Going through the lines below, tally those that include "wiper", and give only the number.

Available data.
----------

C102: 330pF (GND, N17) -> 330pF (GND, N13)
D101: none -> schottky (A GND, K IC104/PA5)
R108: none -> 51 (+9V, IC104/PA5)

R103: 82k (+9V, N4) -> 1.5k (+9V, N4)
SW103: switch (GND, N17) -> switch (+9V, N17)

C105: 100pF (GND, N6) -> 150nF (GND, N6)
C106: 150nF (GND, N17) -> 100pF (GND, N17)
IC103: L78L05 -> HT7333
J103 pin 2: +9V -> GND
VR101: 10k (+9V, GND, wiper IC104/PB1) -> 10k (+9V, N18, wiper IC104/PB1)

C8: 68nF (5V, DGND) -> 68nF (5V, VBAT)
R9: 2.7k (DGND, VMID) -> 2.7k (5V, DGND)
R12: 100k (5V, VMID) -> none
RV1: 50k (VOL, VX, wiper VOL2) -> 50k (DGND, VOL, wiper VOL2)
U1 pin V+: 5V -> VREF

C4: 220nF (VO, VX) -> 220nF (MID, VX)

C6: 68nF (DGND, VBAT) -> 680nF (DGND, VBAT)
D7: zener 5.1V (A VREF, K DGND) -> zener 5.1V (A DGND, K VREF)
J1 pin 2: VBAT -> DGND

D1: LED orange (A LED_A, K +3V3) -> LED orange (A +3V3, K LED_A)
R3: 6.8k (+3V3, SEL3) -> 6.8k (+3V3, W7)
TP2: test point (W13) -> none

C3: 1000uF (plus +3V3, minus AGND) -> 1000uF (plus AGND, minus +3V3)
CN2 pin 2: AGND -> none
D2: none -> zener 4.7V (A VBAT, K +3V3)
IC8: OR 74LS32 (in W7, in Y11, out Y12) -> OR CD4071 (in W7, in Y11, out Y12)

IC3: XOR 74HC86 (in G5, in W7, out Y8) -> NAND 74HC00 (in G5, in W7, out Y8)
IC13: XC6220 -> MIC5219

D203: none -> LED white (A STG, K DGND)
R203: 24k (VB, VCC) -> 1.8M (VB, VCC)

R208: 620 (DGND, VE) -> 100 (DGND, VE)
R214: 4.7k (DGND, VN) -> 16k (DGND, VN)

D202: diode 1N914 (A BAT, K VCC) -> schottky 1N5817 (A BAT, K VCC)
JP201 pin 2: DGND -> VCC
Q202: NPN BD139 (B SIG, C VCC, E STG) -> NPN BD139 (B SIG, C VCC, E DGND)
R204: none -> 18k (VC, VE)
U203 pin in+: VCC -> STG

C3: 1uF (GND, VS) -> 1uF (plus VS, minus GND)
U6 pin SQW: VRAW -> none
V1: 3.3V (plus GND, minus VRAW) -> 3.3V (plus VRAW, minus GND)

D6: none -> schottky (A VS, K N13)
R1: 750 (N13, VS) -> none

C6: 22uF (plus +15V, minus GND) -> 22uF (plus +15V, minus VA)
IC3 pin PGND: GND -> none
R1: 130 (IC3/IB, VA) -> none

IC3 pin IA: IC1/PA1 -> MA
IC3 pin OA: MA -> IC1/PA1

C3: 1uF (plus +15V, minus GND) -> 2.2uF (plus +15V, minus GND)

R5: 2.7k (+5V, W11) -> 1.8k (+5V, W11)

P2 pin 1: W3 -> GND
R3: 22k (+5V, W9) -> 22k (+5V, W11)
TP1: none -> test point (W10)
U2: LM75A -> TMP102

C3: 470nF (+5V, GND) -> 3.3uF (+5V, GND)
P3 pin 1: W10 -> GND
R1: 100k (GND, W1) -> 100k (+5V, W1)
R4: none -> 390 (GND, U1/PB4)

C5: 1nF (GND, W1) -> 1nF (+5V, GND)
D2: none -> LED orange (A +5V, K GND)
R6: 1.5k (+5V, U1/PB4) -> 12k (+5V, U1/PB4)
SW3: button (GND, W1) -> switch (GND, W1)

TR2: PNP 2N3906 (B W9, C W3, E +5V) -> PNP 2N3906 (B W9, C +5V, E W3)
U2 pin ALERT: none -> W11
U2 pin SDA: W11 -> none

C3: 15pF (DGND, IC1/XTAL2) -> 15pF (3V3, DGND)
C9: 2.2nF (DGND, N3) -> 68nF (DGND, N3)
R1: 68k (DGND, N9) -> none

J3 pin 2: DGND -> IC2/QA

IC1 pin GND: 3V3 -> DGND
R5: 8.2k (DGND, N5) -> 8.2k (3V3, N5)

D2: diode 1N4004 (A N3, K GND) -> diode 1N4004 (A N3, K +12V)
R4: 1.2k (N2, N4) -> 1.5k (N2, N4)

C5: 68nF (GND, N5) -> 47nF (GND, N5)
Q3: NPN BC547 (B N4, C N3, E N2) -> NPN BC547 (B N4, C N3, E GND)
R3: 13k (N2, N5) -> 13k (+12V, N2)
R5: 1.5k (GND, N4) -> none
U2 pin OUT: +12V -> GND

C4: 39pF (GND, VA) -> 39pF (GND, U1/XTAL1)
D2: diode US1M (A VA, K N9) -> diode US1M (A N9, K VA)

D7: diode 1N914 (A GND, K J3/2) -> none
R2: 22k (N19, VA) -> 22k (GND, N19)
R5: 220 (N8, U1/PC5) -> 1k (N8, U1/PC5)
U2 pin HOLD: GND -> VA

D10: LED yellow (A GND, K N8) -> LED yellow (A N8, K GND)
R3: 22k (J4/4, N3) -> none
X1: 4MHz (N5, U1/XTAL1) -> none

----------

Your response. 2